Requirement -
Reproduce every entry exactly and leave its pictures out.

== Segment start ==

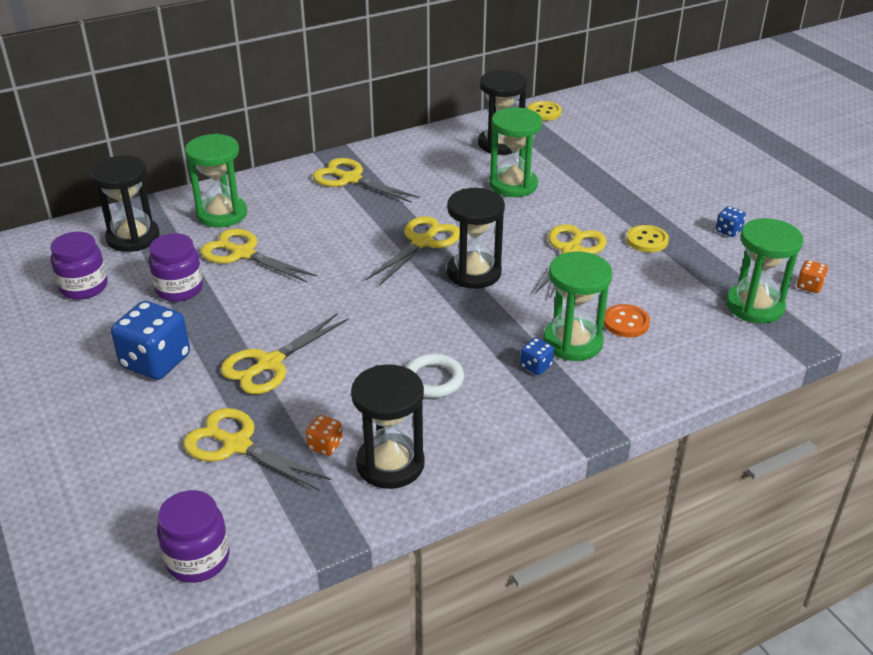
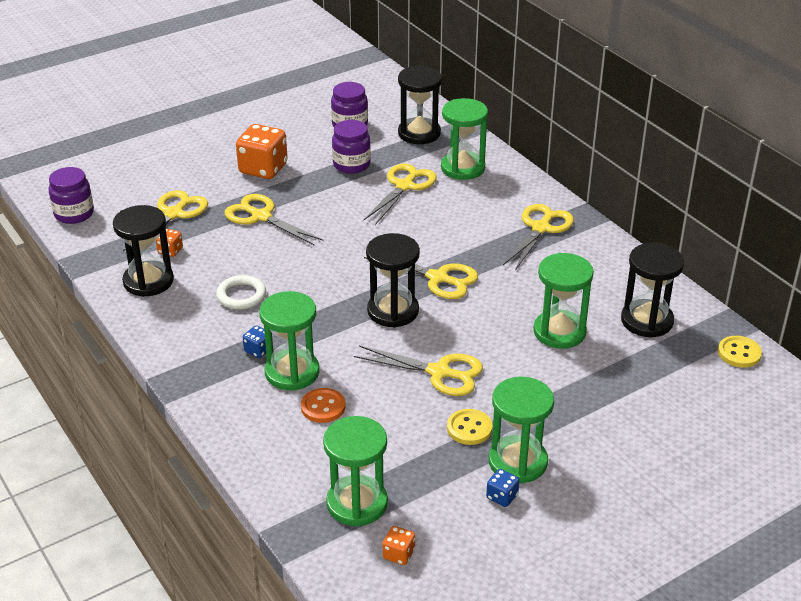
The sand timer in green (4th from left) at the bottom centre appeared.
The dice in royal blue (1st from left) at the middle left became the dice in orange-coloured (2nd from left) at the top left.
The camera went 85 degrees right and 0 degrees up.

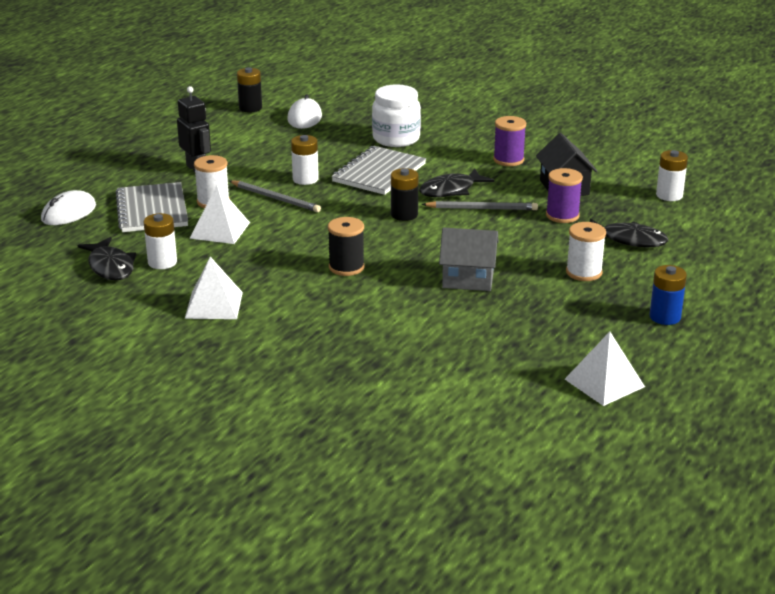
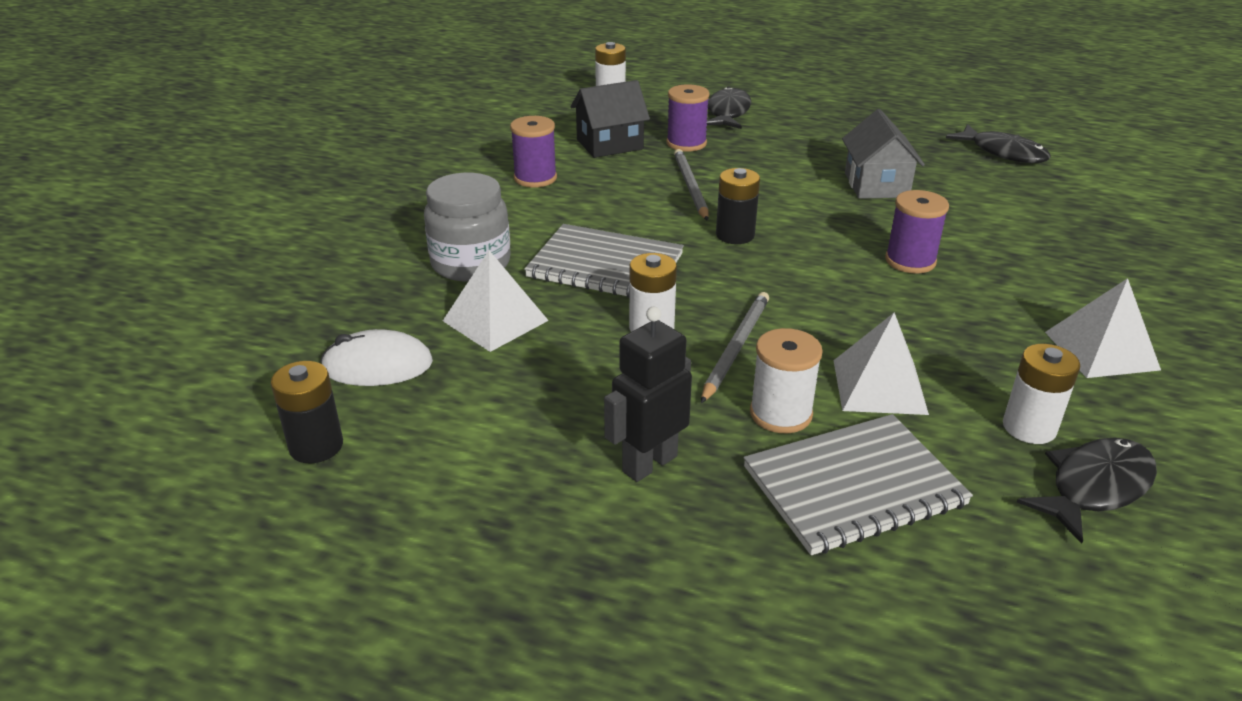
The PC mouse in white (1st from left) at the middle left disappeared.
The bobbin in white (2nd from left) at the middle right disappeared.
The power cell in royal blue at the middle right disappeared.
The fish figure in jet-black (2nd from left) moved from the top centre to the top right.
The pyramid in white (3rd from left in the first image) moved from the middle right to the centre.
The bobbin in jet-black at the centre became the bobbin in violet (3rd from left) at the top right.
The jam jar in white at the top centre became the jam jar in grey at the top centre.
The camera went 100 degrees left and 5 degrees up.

== Segment end ==

Response below -
The sand timer in green (4th from left) at the bottom centre appeared.
The dice in royal blue (1st from left) at the middle left became the dice in orange-coloured (2nd from left) at the top left.
The camera went 85 degrees right and 0 degrees up.

The PC mouse in white (1st from left) at the middle left disappeared.
The bobbin in white (2nd from left) at the middle right disappeared.
The power cell in royal blue at the middle right disappeared.
The fish figure in jet-black (2nd from left) moved from the top centre to the top right.
The pyramid in white (3rd from left in the first image) moved from the middle right to the centre.
The bobbin in jet-black at the centre became the bobbin in violet (3rd from left) at the top right.
The jam jar in white at the top centre became the jam jar in grey at the top centre.
The camera went 100 degrees left and 5 degrees up.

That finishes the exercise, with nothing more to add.